▶ _Required work_: From the first line to the last, write out the records exactly, leaving out images.

▶ _Given data_:
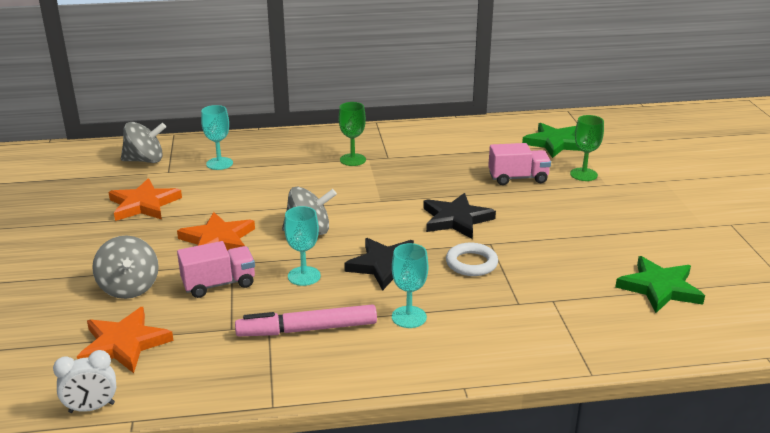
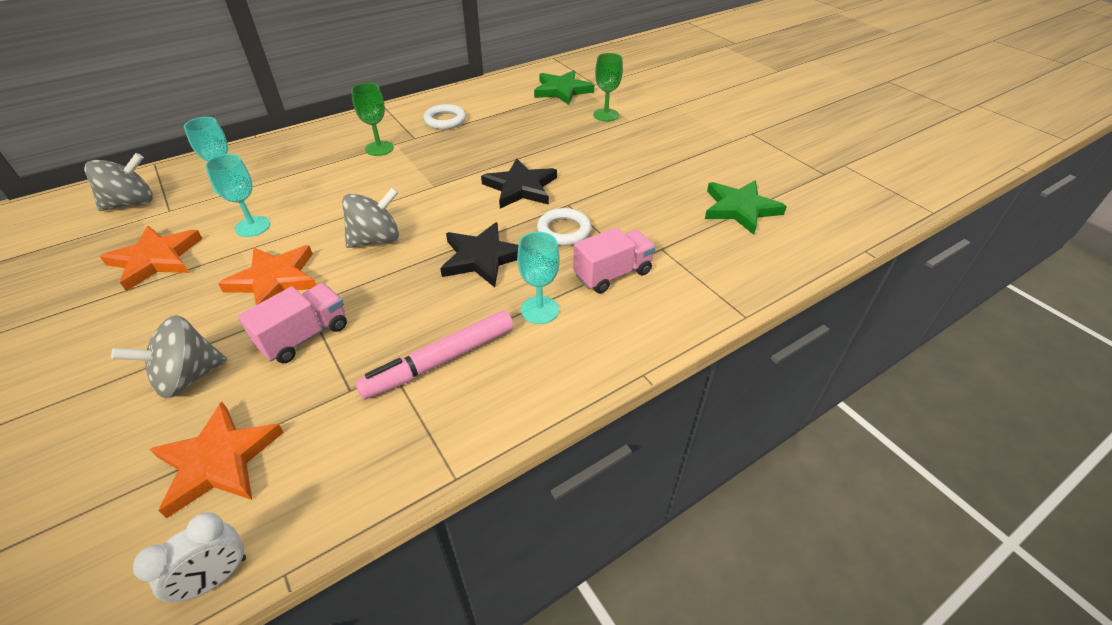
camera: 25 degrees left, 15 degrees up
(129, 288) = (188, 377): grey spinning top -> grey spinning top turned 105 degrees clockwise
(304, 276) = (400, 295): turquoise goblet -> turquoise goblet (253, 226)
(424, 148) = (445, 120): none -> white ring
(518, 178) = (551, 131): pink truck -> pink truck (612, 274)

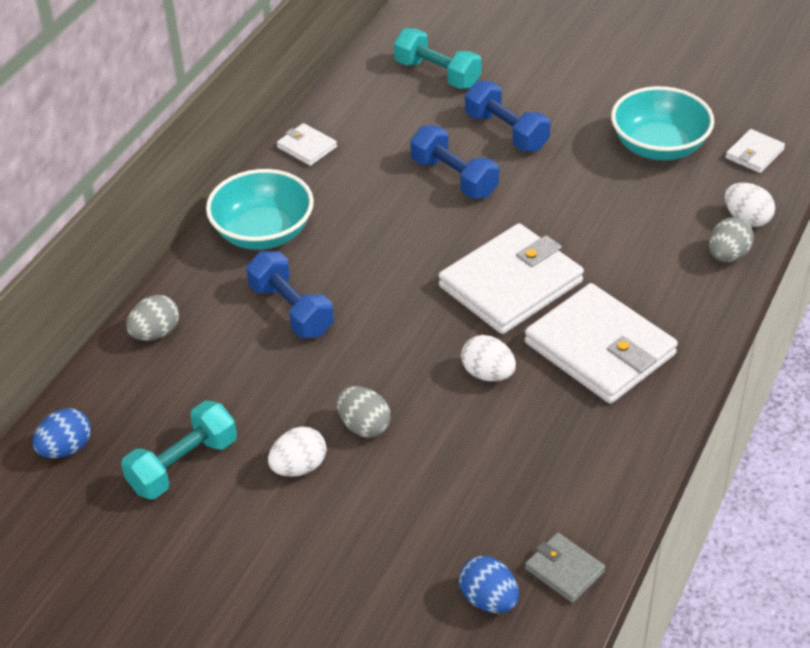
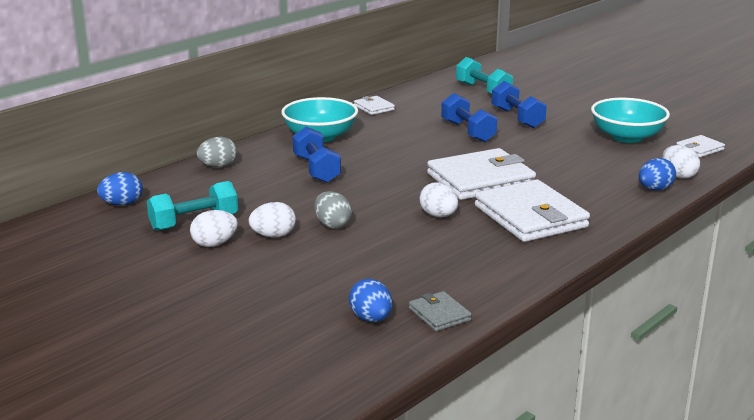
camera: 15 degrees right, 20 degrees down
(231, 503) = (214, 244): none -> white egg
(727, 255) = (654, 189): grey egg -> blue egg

▶ _Result for this task_:
camera: 25 degrees left, 15 degrees up
(129, 288) = (188, 377): grey spinning top -> grey spinning top turned 105 degrees clockwise
(304, 276) = (400, 295): turquoise goblet -> turquoise goblet (253, 226)
(424, 148) = (445, 120): none -> white ring
(518, 178) = (551, 131): pink truck -> pink truck (612, 274)

camera: 15 degrees right, 20 degrees down
(231, 503) = (214, 244): none -> white egg
(727, 255) = (654, 189): grey egg -> blue egg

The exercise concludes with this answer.